Exercise: Within the records below, how many lines hold the word "moved"? Only the number should be returned.

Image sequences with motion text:
____
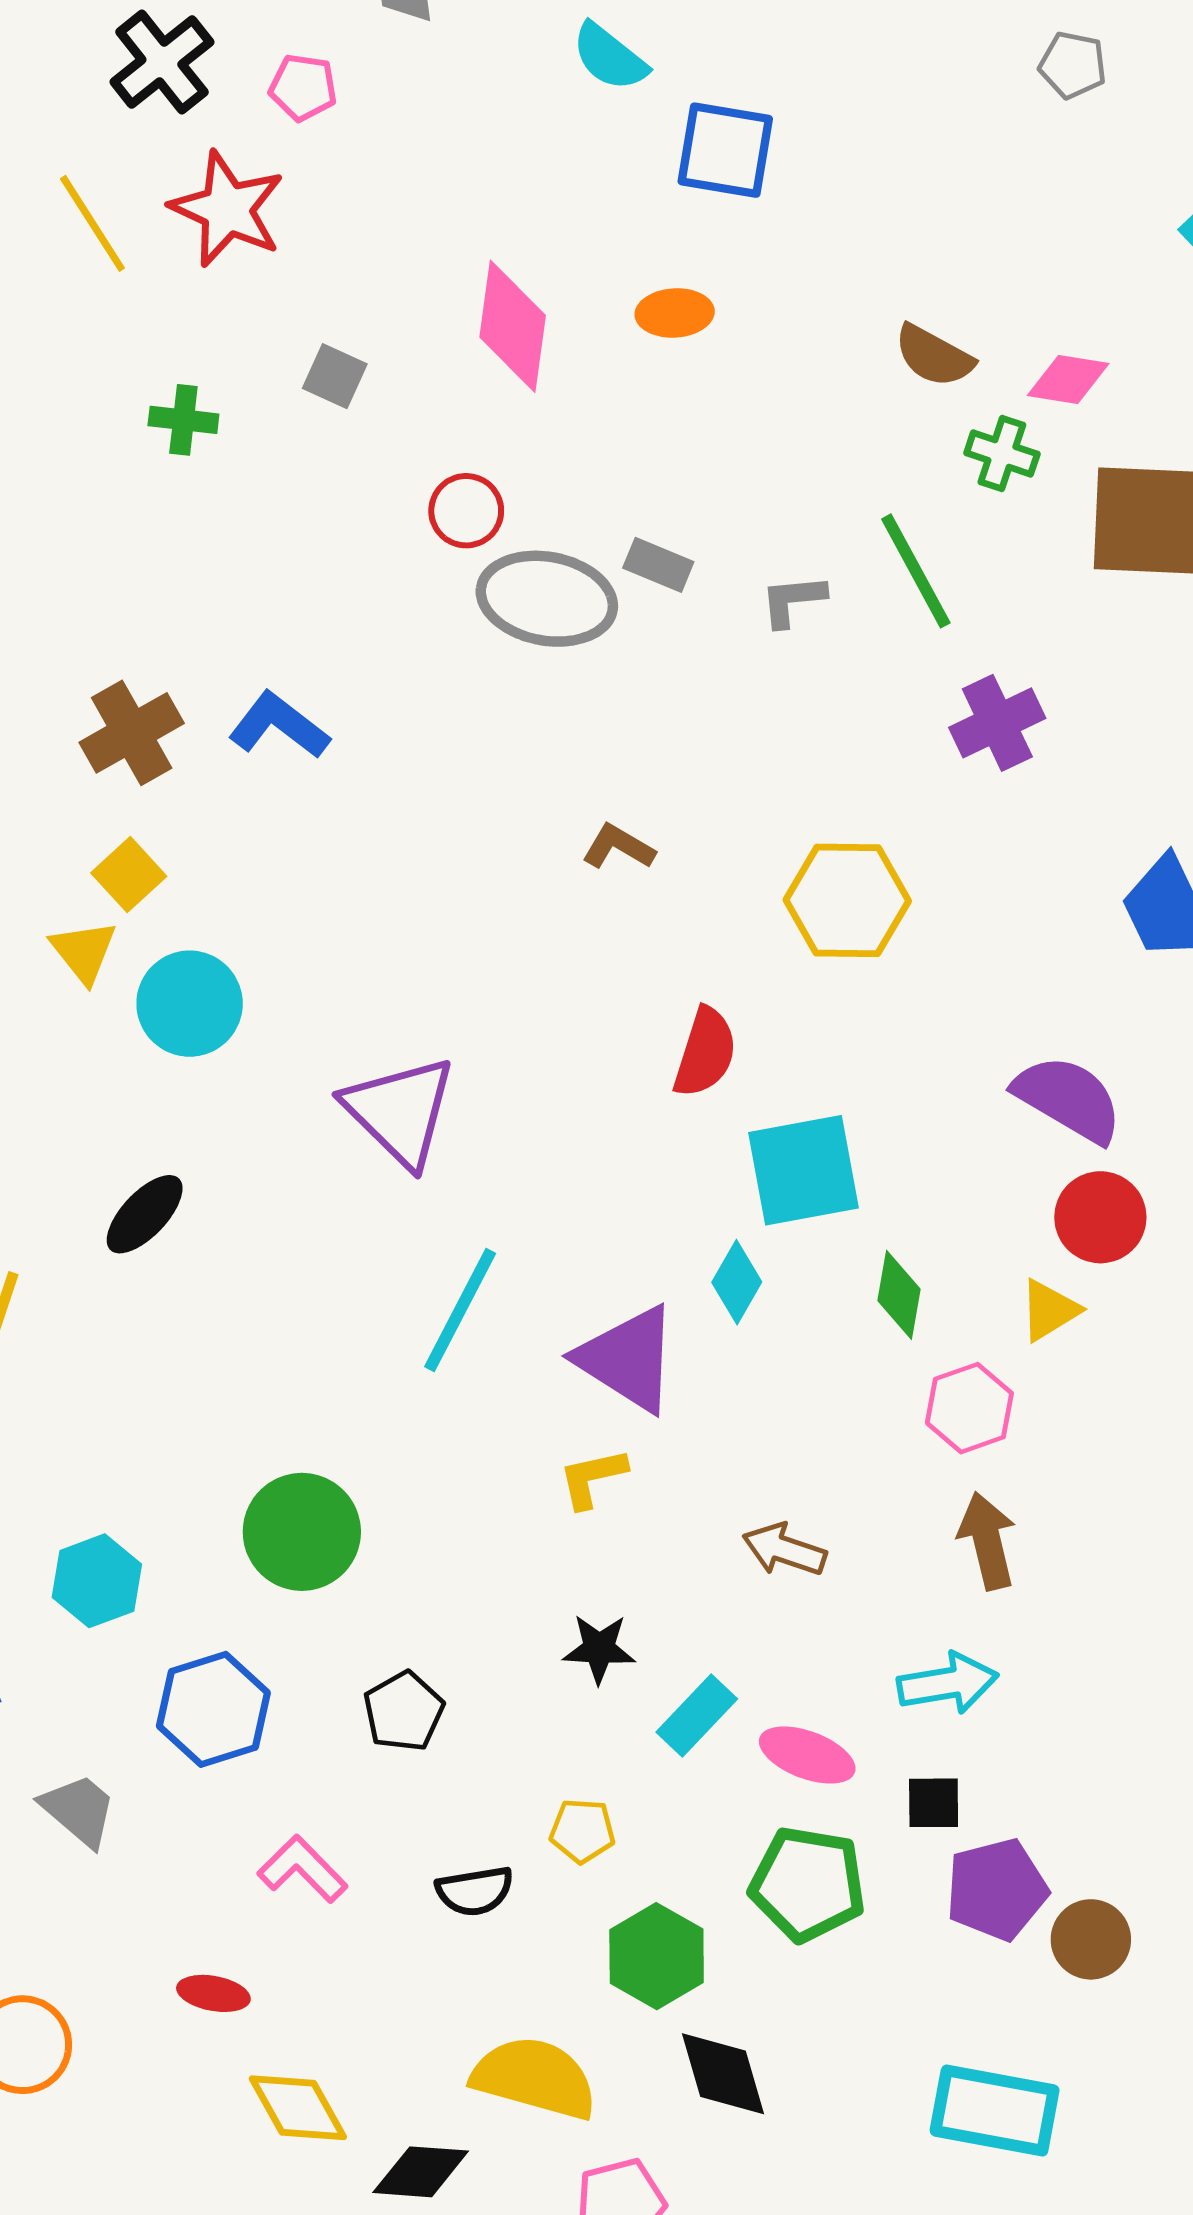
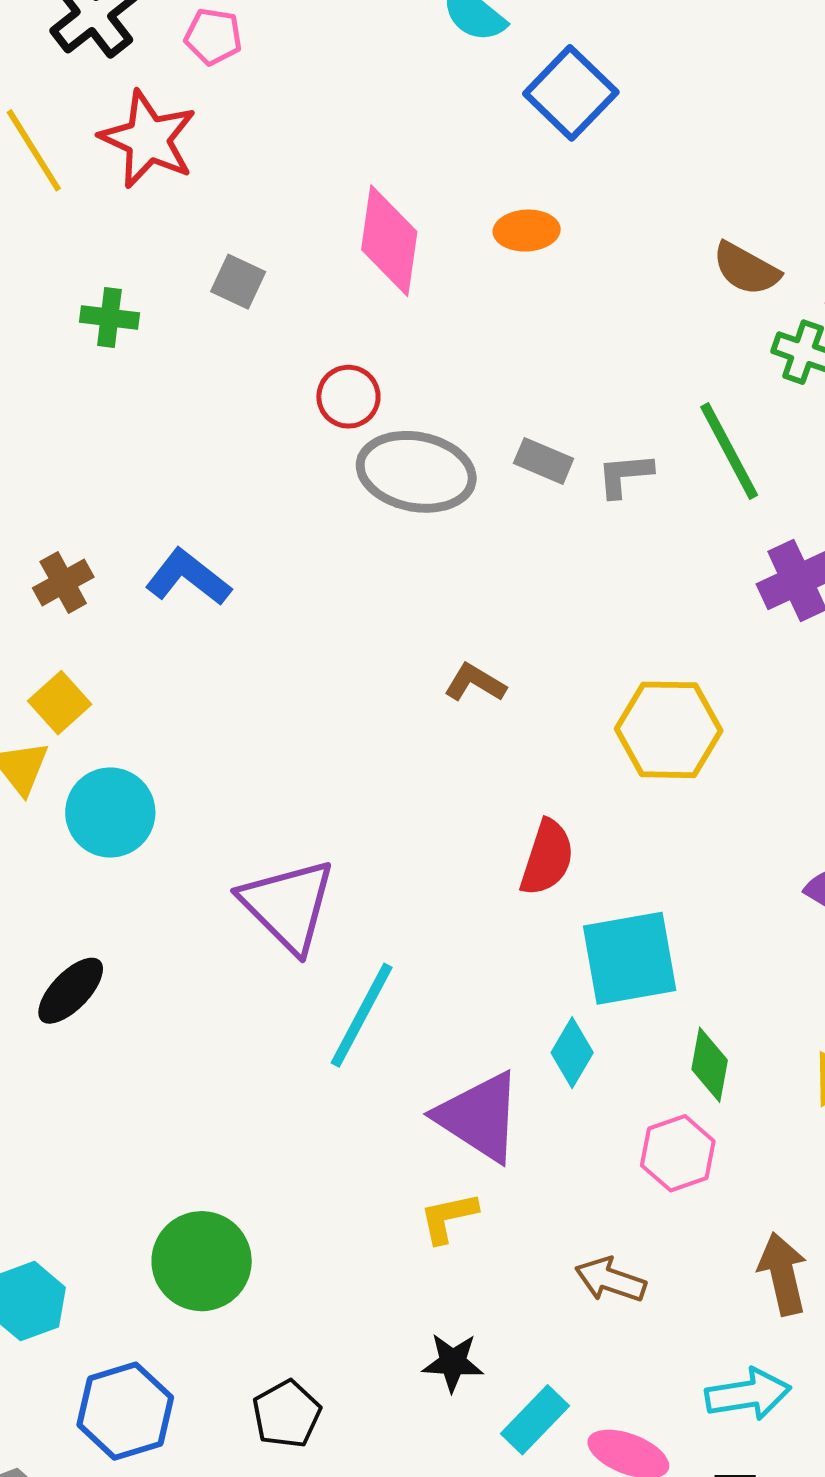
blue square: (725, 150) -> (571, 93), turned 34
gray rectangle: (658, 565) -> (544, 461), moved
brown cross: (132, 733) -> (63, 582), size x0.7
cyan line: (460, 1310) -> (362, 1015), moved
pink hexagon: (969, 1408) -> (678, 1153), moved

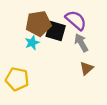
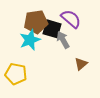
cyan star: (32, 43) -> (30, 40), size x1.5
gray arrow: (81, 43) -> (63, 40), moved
____
Written answer: 4